┌────────
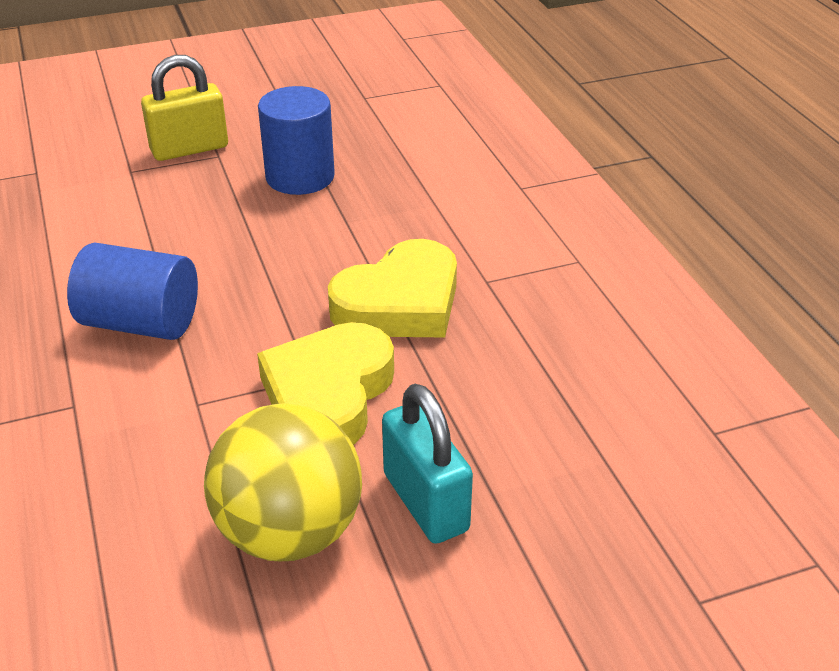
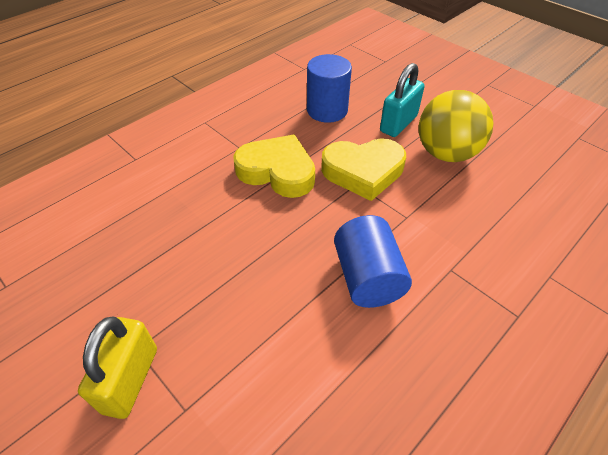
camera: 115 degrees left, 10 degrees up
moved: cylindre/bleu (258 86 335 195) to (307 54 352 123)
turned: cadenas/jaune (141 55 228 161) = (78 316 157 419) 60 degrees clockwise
└────────
*EXERCISE REQUIREMENTS*
Reproduce exactly the line containing "moved: cylindre/bleu (258" and all lines after it through the end of the listing above; leave out every earlier line.

*EXPECTED ANSWER*
moved: cylindre/bleu (258 86 335 195) to (307 54 352 123)
turned: cadenas/jaune (141 55 228 161) = (78 316 157 419) 60 degrees clockwise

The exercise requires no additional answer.